*Instructions to follow*: Write out the listing below in full and exactly, leaving out every picture.

>>>>>

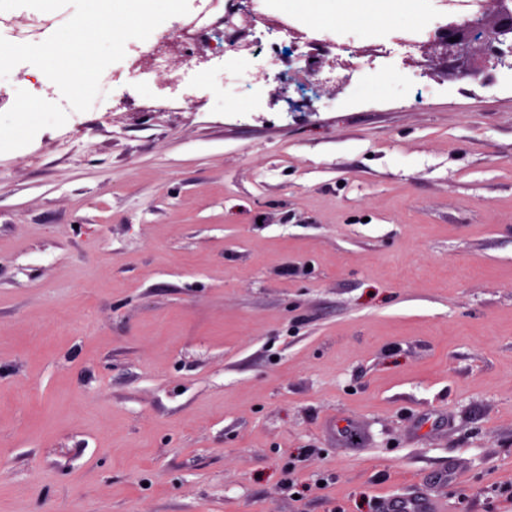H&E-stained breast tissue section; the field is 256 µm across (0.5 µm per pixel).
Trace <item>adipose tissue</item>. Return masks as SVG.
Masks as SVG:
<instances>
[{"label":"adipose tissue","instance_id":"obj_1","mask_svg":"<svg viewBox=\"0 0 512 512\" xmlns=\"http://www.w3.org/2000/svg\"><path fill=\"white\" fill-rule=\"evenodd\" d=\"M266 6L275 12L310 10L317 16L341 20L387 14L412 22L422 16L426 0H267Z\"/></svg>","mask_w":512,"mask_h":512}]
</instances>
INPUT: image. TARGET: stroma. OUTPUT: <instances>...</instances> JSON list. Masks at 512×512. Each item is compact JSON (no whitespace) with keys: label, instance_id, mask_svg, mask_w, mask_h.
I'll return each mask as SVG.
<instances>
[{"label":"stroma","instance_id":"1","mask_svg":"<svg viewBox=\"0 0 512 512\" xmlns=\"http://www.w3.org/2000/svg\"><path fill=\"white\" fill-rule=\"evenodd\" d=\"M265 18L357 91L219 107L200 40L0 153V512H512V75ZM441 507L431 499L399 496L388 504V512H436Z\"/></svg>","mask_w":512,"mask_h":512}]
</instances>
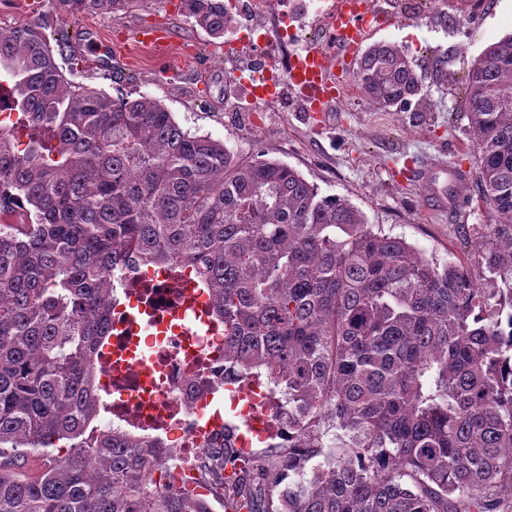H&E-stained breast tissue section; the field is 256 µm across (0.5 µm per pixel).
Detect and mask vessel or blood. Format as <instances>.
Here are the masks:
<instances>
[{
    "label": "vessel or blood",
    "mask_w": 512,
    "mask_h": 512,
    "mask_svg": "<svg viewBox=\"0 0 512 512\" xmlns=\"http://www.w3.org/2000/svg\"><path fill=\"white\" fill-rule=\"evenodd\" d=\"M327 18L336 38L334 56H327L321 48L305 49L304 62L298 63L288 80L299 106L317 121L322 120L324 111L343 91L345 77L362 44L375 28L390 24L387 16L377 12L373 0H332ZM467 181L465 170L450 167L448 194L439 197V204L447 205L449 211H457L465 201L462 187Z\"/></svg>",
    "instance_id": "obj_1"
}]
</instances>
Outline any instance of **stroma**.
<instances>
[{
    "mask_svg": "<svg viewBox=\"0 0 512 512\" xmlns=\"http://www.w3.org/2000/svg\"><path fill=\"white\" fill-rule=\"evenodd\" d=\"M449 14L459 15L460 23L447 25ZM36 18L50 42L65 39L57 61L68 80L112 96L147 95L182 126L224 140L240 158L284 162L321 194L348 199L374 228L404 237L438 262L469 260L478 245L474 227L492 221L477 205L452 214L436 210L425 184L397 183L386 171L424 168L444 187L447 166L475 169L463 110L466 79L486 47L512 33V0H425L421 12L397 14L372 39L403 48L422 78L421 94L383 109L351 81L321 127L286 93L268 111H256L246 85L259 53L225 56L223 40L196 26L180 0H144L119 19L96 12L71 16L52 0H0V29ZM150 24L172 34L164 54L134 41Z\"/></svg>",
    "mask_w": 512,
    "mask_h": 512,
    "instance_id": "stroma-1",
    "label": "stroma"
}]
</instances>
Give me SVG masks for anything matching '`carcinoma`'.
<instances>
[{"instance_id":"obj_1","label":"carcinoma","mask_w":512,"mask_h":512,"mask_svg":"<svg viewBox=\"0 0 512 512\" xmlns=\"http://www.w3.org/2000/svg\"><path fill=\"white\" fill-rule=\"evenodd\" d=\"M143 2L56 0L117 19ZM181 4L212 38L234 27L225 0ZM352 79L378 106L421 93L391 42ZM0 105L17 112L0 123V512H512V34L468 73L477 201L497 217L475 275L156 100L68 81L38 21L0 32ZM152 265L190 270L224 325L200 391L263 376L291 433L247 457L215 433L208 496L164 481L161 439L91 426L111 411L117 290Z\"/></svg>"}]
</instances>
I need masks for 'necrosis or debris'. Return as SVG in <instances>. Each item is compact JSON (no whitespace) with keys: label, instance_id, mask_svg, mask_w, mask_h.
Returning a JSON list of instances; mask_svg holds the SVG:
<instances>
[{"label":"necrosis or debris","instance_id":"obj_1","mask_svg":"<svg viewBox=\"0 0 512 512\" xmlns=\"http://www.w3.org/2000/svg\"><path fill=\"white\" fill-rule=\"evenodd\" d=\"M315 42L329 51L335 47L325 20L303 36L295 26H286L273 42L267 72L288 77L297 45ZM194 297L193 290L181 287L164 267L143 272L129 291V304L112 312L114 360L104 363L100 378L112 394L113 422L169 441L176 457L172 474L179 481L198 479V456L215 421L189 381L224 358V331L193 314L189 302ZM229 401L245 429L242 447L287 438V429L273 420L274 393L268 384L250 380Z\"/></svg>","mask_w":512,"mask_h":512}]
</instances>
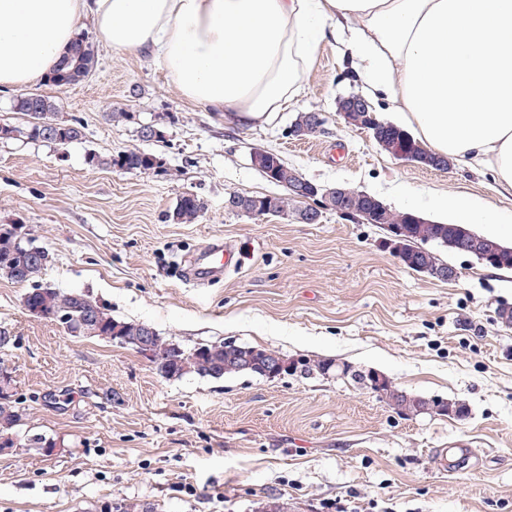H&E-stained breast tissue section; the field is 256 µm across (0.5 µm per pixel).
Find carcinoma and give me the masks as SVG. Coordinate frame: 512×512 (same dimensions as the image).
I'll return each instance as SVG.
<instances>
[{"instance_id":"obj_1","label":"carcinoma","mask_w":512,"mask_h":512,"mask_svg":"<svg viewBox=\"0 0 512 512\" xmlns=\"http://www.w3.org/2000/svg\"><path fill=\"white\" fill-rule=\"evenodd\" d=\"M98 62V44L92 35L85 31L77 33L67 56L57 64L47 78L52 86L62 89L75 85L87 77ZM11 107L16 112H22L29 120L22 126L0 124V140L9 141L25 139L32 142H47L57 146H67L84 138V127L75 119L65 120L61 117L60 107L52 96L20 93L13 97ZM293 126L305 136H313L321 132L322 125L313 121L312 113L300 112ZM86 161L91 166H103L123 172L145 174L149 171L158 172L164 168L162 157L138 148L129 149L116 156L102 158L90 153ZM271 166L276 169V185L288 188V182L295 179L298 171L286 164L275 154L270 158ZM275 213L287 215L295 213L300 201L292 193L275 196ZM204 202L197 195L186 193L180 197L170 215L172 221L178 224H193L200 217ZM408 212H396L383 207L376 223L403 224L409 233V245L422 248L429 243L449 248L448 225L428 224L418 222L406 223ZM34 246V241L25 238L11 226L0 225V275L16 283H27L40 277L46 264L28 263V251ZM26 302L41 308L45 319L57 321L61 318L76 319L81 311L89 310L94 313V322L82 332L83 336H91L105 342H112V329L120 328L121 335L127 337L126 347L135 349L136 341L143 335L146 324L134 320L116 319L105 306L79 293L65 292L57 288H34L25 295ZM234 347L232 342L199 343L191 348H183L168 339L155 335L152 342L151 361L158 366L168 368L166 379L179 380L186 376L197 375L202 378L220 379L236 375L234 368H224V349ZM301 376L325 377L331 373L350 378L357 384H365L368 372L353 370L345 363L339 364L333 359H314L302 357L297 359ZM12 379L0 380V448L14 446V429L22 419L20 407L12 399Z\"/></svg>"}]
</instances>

<<<<<

*Response below*:
H&E-stained breast tissue section; the field is 256 µm across (0.5 µm per pixel).
Trace <item>adipose tissue</item>. Return masks as SVG.
Masks as SVG:
<instances>
[{"label":"adipose tissue","instance_id":"obj_1","mask_svg":"<svg viewBox=\"0 0 512 512\" xmlns=\"http://www.w3.org/2000/svg\"><path fill=\"white\" fill-rule=\"evenodd\" d=\"M266 6L275 12L310 10L317 16L341 20L387 14L412 22L422 16L426 0H267Z\"/></svg>","mask_w":512,"mask_h":512}]
</instances>
INPUT: image. TARGET: stroma. OUTPUT: <instances>...</instances> JSON list. Masks at 512×512. Each item is compact JSON (no whitespace) with keys: label, instance_id, mask_svg, mask_w, mask_h.
I'll return each mask as SVG.
<instances>
[{"label":"stroma","instance_id":"1","mask_svg":"<svg viewBox=\"0 0 512 512\" xmlns=\"http://www.w3.org/2000/svg\"><path fill=\"white\" fill-rule=\"evenodd\" d=\"M265 18L357 91L219 107L200 40L0 153V512H512V75ZM441 507L431 499L399 496L388 504V512H436Z\"/></svg>","mask_w":512,"mask_h":512}]
</instances>
H&E-stained breast tissue section; the field is 256 µm across (0.5 µm per pixel).
Detect and mask vessel or blood. Format as <instances>.
Here are the masks:
<instances>
[{
    "label": "vessel or blood",
    "mask_w": 512,
    "mask_h": 512,
    "mask_svg": "<svg viewBox=\"0 0 512 512\" xmlns=\"http://www.w3.org/2000/svg\"><path fill=\"white\" fill-rule=\"evenodd\" d=\"M327 18L336 38L334 56H327L321 48L305 49L304 62L298 63L288 80L299 106L317 121L322 120L324 111L343 91L345 77L362 44L375 28L390 24L387 16L377 12L373 0H332ZM467 181L465 170L450 167L448 194L439 197V204L447 205L449 211H457L465 201L462 187Z\"/></svg>",
    "instance_id": "obj_1"
}]
</instances>
Outline any instance of **stroma**.
<instances>
[{
    "mask_svg": "<svg viewBox=\"0 0 512 512\" xmlns=\"http://www.w3.org/2000/svg\"><path fill=\"white\" fill-rule=\"evenodd\" d=\"M449 14L459 15L460 23L447 25ZM36 18L50 42L65 39L57 61L68 80L112 96L147 95L182 126L224 140L240 158L284 162L321 194L348 199L374 228L404 237L438 262L469 260L478 245L474 227L492 221L477 205L452 214L436 210L425 184L397 183L386 171L424 168L444 187L447 166L475 169L463 110L466 79L486 47L512 33V0H425L421 12L397 14L372 39L403 48L422 78L421 94L383 109L351 81L321 127L286 93L268 111H256L246 85L259 53L225 56L223 40L196 26L180 0H144L119 19L96 12L71 16L52 0H0V29ZM150 24L172 34L164 54L134 41Z\"/></svg>",
    "mask_w": 512,
    "mask_h": 512,
    "instance_id": "stroma-1",
    "label": "stroma"
}]
</instances>
Give me SVG masks for anything matching '`carcinoma`'.
<instances>
[{"instance_id":"obj_1","label":"carcinoma","mask_w":512,"mask_h":512,"mask_svg":"<svg viewBox=\"0 0 512 512\" xmlns=\"http://www.w3.org/2000/svg\"><path fill=\"white\" fill-rule=\"evenodd\" d=\"M143 2L56 0L117 19ZM181 4L212 38L234 27L225 0ZM352 79L378 106L421 93L391 42ZM0 105L17 112L0 123V512H512V34L468 73L477 201L497 217L475 275L156 100L68 81L38 21L0 32ZM152 265L190 270L224 325L200 391L263 376L291 433L247 457L215 433L208 496L164 481L161 439L91 426L111 411L117 290Z\"/></svg>"}]
</instances>
I need masks for 'necrosis or debris'. Return as SVG in <instances>. Each item is compact JSON (no whitespace) with keys: label, instance_id, mask_svg, mask_w, mask_h.
Returning a JSON list of instances; mask_svg holds the SVG:
<instances>
[{"label":"necrosis or debris","instance_id":"obj_1","mask_svg":"<svg viewBox=\"0 0 512 512\" xmlns=\"http://www.w3.org/2000/svg\"><path fill=\"white\" fill-rule=\"evenodd\" d=\"M315 42L329 51L335 47L325 20L303 36L295 26H286L273 42L267 72L288 77L297 45ZM194 297L193 290L181 287L164 267L143 272L129 291V304L112 312L114 360L104 363L100 378L112 394L113 422L169 441L176 457L172 474L179 481L198 479V456L215 421L189 381L224 358V331L193 314L189 302ZM229 401L245 429L242 447L287 438V429L273 420L274 393L268 384L250 380Z\"/></svg>","mask_w":512,"mask_h":512}]
</instances>
H&E-stained breast tissue section; the field is 256 µm across (0.5 µm per pixel).
Find carcinoma and give me the masks as SVG. Coordinate frame: 512×512 (same dimensions as the image).
I'll return each instance as SVG.
<instances>
[{"instance_id":"obj_1","label":"carcinoma","mask_w":512,"mask_h":512,"mask_svg":"<svg viewBox=\"0 0 512 512\" xmlns=\"http://www.w3.org/2000/svg\"><path fill=\"white\" fill-rule=\"evenodd\" d=\"M98 62V44L92 35L85 31L77 33L67 56L57 64L47 78L52 86L62 89L75 85L87 77ZM11 107L16 112H22L29 120L22 126L0 124V140L9 141L25 139L32 142H47L57 146H67L84 138V127L75 119L65 120L61 117L60 107L52 96L20 93L13 97ZM293 126L305 136H313L321 132L322 125L313 121L312 113L300 112ZM86 161L91 166H103L123 172L145 174L149 171L158 172L164 168L162 157L138 148L129 149L116 156L102 158L90 153ZM271 166L276 169V185L288 188V182L295 179L298 171L286 164L275 154L270 158ZM275 213L287 215L295 213L300 201L292 193L275 196ZM204 202L197 195L186 193L180 197L170 215L172 221L178 224H193L200 217ZM408 212H396L383 207L376 223L403 224L409 233V245L422 248L429 243L449 248L448 225L428 224L418 222L406 223ZM34 246V241L25 238L11 226L0 225V275L16 283H27L40 277L46 264L28 263V251ZM26 302L41 308L45 319L57 321L61 318L76 319L81 311L89 310L94 313V322L82 332L83 336H91L105 342H112V329L120 328L121 335L127 337L126 347L135 349L136 341L143 335L146 324L134 320L116 319L105 306L79 293L65 292L57 288H34L25 295ZM234 347L232 342L199 343L191 348H183L168 339L155 335L152 342L151 361L158 366L168 368L166 379L179 380L186 376L197 375L202 378L220 379L236 375L234 368H224V349ZM301 376L325 377L331 373L350 378L357 384H365L368 372L353 370L345 363L339 364L333 359H314L302 357L297 359ZM12 379L0 380V448L14 446V429L22 419L20 407L12 399Z\"/></svg>"}]
</instances>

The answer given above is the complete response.